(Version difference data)
■ ■ ■ ■ ■

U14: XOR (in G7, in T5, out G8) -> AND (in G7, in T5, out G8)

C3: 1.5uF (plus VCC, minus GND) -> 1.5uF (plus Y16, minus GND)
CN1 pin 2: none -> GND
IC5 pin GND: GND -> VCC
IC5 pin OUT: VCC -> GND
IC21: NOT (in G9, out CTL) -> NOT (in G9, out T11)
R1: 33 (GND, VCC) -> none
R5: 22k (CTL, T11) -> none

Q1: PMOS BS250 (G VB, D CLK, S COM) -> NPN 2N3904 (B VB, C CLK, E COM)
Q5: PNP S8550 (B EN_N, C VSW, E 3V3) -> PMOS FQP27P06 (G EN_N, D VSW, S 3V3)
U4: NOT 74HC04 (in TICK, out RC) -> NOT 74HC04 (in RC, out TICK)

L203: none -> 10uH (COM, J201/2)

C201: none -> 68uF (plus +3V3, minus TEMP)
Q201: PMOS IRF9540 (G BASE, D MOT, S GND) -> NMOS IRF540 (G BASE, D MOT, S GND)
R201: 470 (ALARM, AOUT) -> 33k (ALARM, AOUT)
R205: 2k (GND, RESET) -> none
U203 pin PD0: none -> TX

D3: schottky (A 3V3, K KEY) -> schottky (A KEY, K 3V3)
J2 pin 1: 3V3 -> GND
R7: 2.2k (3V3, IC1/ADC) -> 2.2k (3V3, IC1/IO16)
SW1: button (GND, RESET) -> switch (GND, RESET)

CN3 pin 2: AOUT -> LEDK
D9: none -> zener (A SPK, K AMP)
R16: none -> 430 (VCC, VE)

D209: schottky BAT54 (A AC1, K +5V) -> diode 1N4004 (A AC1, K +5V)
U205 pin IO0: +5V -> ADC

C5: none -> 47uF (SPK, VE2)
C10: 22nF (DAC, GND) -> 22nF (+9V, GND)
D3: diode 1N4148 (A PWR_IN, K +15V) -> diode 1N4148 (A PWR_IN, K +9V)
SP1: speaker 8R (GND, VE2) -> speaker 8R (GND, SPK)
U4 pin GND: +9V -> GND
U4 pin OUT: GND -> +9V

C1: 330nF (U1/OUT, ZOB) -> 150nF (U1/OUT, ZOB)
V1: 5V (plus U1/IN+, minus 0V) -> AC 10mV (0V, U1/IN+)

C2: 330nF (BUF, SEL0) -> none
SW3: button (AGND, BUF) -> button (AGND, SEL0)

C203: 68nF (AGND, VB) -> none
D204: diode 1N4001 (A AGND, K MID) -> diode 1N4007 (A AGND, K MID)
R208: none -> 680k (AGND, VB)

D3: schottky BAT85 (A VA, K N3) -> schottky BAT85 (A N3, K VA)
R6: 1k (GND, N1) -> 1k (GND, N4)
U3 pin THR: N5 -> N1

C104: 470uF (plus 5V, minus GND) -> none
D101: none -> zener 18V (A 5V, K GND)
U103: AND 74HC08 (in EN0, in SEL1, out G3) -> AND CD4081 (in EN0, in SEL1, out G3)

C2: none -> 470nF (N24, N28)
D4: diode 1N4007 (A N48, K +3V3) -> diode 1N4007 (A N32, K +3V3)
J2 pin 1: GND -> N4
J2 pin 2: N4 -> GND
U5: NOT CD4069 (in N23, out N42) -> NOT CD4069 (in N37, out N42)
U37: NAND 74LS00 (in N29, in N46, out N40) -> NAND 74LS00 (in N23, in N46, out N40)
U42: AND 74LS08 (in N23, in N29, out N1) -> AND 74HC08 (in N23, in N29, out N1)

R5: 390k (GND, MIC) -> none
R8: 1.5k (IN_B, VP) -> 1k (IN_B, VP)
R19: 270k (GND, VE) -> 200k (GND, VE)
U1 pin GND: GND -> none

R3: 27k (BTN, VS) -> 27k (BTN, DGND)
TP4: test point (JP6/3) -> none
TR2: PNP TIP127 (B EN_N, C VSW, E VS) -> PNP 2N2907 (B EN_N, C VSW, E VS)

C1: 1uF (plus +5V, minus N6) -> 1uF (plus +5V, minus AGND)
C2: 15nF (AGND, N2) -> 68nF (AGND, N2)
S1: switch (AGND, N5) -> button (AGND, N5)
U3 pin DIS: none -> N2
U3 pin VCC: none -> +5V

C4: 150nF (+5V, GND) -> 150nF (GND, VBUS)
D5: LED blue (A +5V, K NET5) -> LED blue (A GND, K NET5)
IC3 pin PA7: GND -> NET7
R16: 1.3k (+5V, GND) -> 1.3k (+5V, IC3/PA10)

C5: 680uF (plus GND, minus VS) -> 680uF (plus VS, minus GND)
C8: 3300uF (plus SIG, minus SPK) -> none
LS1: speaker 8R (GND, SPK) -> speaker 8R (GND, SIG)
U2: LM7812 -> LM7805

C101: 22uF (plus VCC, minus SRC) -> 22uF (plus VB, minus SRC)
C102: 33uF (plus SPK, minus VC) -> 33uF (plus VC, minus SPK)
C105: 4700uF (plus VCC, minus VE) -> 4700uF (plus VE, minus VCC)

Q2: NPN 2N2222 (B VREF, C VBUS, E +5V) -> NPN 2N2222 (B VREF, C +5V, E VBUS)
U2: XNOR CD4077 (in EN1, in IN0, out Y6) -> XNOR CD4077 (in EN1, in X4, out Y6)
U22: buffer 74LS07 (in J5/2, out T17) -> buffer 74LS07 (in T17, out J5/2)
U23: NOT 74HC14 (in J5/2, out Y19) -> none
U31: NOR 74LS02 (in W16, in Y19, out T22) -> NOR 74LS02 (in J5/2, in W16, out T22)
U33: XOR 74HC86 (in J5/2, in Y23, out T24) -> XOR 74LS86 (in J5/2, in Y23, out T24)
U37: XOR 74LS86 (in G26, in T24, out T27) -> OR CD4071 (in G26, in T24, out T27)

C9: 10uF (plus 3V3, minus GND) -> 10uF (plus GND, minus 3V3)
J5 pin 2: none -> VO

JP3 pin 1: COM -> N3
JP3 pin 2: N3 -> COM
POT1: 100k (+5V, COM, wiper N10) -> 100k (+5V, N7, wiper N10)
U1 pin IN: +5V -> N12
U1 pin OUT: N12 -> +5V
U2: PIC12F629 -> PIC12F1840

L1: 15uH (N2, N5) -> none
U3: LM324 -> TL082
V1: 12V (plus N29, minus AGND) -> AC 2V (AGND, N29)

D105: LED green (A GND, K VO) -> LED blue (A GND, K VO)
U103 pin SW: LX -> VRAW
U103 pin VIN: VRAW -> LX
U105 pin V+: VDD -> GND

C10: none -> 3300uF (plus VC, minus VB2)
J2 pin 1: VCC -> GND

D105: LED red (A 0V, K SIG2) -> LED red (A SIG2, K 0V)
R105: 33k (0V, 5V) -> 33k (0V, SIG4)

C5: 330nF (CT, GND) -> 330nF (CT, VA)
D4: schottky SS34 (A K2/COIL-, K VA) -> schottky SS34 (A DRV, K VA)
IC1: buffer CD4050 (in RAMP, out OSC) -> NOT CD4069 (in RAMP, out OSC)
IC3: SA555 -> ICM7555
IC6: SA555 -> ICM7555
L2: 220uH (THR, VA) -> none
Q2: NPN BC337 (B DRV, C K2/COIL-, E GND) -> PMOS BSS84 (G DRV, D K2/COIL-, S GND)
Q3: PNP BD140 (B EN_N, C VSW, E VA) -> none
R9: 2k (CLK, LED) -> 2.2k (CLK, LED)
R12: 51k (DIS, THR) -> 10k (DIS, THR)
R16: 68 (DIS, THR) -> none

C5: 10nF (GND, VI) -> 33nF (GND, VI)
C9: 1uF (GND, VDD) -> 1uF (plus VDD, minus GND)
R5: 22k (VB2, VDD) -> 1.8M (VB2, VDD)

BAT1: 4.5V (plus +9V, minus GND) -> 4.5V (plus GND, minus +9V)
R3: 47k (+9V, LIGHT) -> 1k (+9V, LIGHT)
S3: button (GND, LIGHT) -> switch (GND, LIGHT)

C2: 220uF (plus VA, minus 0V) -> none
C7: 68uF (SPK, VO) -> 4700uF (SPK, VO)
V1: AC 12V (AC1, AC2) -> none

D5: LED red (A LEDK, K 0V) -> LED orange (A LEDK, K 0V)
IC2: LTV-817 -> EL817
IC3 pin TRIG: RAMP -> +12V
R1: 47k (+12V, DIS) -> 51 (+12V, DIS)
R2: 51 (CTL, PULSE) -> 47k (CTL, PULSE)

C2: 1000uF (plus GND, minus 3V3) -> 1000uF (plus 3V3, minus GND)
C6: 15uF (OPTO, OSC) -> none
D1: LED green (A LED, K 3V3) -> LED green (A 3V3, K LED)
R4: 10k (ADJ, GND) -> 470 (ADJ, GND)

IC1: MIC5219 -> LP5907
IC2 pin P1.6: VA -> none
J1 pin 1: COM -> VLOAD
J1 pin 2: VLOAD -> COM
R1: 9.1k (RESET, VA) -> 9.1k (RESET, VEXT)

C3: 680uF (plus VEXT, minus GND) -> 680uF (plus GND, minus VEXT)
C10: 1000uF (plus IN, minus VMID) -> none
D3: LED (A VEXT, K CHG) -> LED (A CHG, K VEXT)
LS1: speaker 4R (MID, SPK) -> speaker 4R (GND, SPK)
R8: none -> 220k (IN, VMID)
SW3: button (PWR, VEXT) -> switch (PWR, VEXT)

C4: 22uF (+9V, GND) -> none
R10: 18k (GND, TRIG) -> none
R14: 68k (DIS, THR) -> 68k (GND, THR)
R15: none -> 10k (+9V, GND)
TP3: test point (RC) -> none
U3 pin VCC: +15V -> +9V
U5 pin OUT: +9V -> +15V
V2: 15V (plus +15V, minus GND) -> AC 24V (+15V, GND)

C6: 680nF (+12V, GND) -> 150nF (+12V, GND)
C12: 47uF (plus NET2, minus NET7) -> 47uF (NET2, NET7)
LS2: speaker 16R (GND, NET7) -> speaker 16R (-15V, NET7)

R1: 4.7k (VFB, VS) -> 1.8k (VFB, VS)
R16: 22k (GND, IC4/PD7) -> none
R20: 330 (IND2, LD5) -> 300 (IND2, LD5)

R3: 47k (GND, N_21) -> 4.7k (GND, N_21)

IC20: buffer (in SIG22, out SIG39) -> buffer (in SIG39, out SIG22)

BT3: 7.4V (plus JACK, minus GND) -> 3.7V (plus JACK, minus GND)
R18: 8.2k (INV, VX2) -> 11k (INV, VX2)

■ ■ ■ ■ ■

### Exercise instructions
From the entries above, print the lines beginning at the one with "D105: LED green" and stopping after the one with "R4: 10k (ADJ, GND) -> 470 (ADJ, GND)", exactly as written and with nothing else.

### Response area
D105: LED green (A GND, K VO) -> LED blue (A GND, K VO)
U103 pin SW: LX -> VRAW
U103 pin VIN: VRAW -> LX
U105 pin V+: VDD -> GND

C10: none -> 3300uF (plus VC, minus VB2)
J2 pin 1: VCC -> GND

D105: LED red (A 0V, K SIG2) -> LED red (A SIG2, K 0V)
R105: 33k (0V, 5V) -> 33k (0V, SIG4)

C5: 330nF (CT, GND) -> 330nF (CT, VA)
D4: schottky SS34 (A K2/COIL-, K VA) -> schottky SS34 (A DRV, K VA)
IC1: buffer CD4050 (in RAMP, out OSC) -> NOT CD4069 (in RAMP, out OSC)
IC3: SA555 -> ICM7555
IC6: SA555 -> ICM7555
L2: 220uH (THR, VA) -> none
Q2: NPN BC337 (B DRV, C K2/COIL-, E GND) -> PMOS BSS84 (G DRV, D K2/COIL-, S GND)
Q3: PNP BD140 (B EN_N, C VSW, E VA) -> none
R9: 2k (CLK, LED) -> 2.2k (CLK, LED)
R12: 51k (DIS, THR) -> 10k (DIS, THR)
R16: 68 (DIS, THR) -> none

C5: 10nF (GND, VI) -> 33nF (GND, VI)
C9: 1uF (GND, VDD) -> 1uF (plus VDD, minus GND)
R5: 22k (VB2, VDD) -> 1.8M (VB2, VDD)

BAT1: 4.5V (plus +9V, minus GND) -> 4.5V (plus GND, minus +9V)
R3: 47k (+9V, LIGHT) -> 1k (+9V, LIGHT)
S3: button (GND, LIGHT) -> switch (GND, LIGHT)

C2: 220uF (plus VA, minus 0V) -> none
C7: 68uF (SPK, VO) -> 4700uF (SPK, VO)
V1: AC 12V (AC1, AC2) -> none

D5: LED red (A LEDK, K 0V) -> LED orange (A LEDK, K 0V)
IC2: LTV-817 -> EL817
IC3 pin TRIG: RAMP -> +12V
R1: 47k (+12V, DIS) -> 51 (+12V, DIS)
R2: 51 (CTL, PULSE) -> 47k (CTL, PULSE)

C2: 1000uF (plus GND, minus 3V3) -> 1000uF (plus 3V3, minus GND)
C6: 15uF (OPTO, OSC) -> none
D1: LED green (A LED, K 3V3) -> LED green (A 3V3, K LED)
R4: 10k (ADJ, GND) -> 470 (ADJ, GND)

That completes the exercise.